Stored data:
————
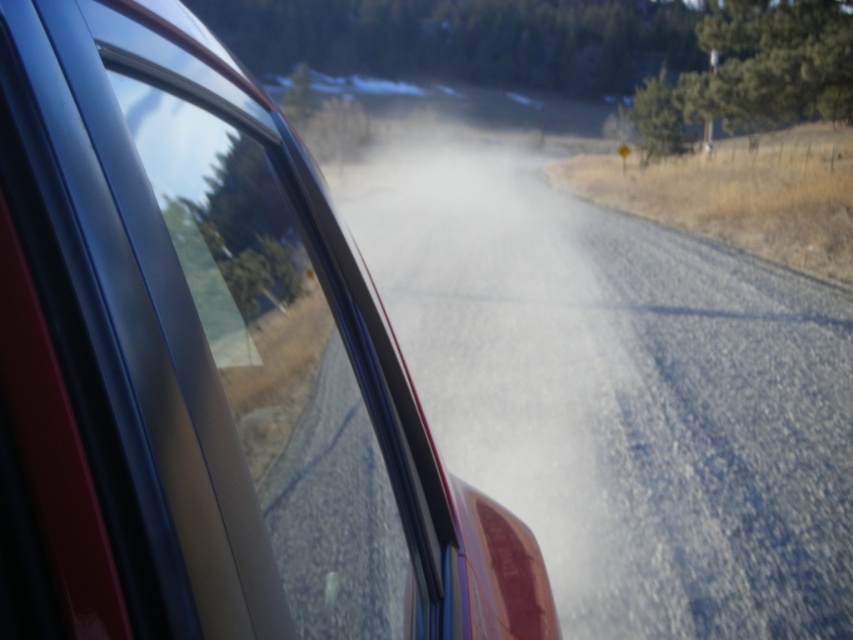
Between point (236, 611) and point (444, 369), which one is positioned in front?

Point (236, 611) is more forward.

Does glossy metallic car at center lie behind white powdery dust at center?

No, glossy metallic car at center is in front of white powdery dust at center.

Which is behind, point (160, 113) or point (509, 321)?

The point (509, 321) is behind.

Where is `glossy metallic car at center`? glossy metallic car at center is located at coordinates (207, 369).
————
Present the lines from the one containing "No, glossy metallic" through the end of the rows as a Markdown table with the columns Number and Line, leaving out blank lines. Include both the starting line and the final line.

| Number | Line |
|---|---|
| 1 | No, glossy metallic car at center is in front of white powdery dust at center. |
| 2 | Which is behind, point (160, 113) or point (509, 321)? |
| 3 | The point (509, 321) is behind. |
| 4 | Where is `glossy metallic car at center`? glossy metallic car at center is located at coordinates (207, 369). |